*AIM OF THE EXERCISE*: Among the records below, find the line that has "brown domino [201,156,293,203]"; from there, give the lines again exactly, and stop after the line that has "none -> black domino [117,146,191,197]".

**** AVAILABLE RECORDS

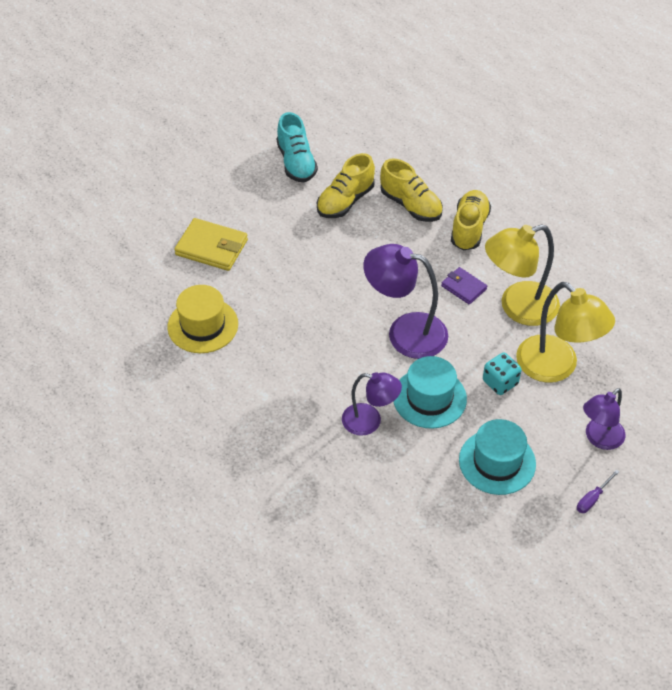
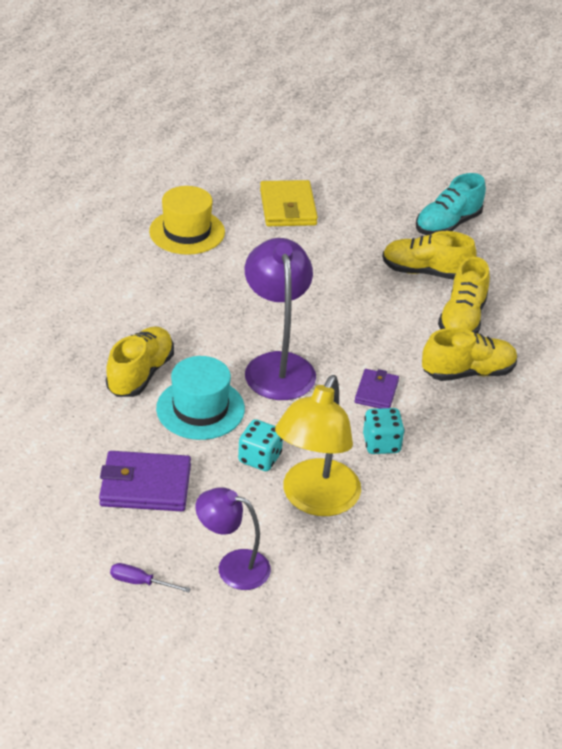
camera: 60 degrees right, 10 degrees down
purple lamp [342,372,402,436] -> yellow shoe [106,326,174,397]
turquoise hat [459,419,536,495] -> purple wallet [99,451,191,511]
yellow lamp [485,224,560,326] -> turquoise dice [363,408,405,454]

********
**** AVAILABLE RECORDS

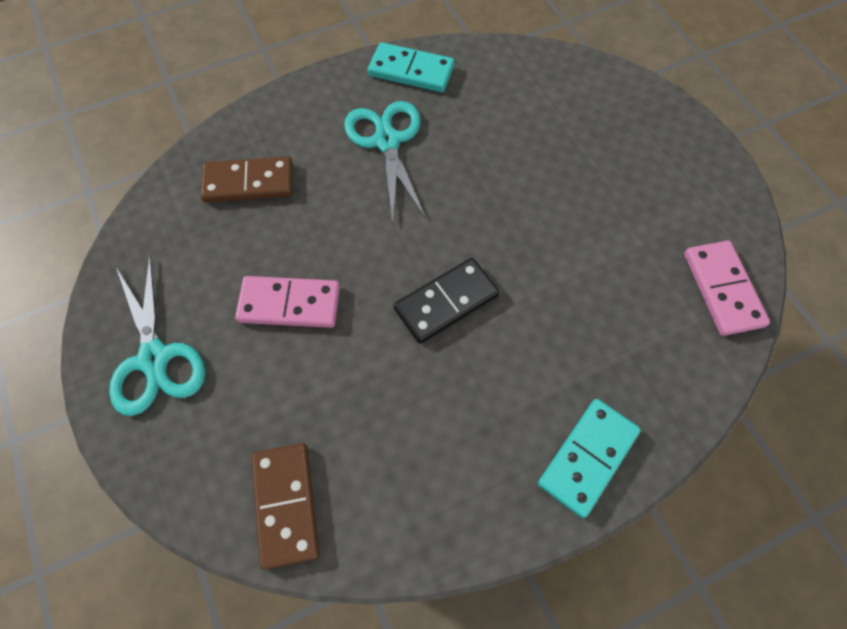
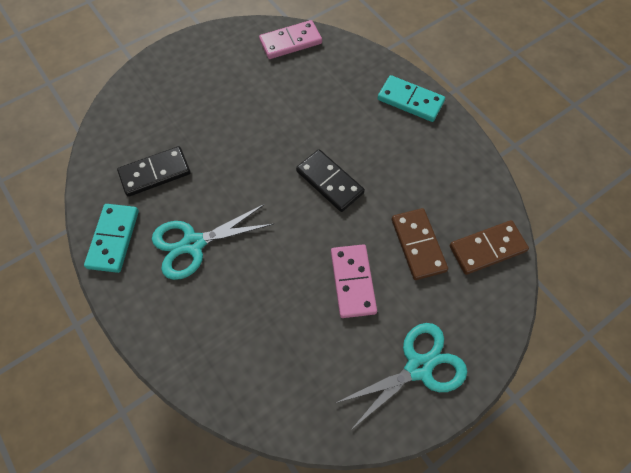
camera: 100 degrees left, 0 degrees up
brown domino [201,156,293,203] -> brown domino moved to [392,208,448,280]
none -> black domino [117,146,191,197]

********
**** AVAILABLE RECORDS

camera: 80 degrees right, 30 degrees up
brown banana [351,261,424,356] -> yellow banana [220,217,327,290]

********

*REPLY*:
brown domino [201,156,293,203] -> brown domino moved to [392,208,448,280]
none -> black domino [117,146,191,197]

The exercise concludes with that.